#### [DATA FOR THIS TASK]

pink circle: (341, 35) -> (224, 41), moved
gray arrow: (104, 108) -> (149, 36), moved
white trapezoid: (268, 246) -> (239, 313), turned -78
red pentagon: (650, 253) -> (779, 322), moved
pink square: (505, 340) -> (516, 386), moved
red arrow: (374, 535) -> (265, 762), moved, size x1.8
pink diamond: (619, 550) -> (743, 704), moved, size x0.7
* * *
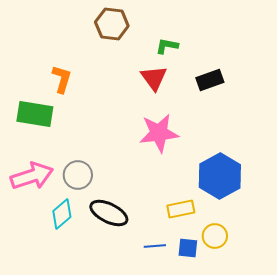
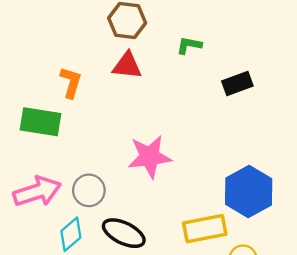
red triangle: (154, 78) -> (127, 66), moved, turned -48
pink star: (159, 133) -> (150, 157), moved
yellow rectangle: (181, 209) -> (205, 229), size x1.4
---
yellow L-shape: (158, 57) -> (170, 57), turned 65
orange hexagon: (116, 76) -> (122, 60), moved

#### [WORK INSTRUCTION]
Reproduce each line from the data that has "turned" in it.

#### [RESPONSE TO THIS TASK]
white trapezoid: (268, 246) -> (239, 313), turned -78
red triangle: (154, 78) -> (127, 66), moved, turned -48
yellow L-shape: (158, 57) -> (170, 57), turned 65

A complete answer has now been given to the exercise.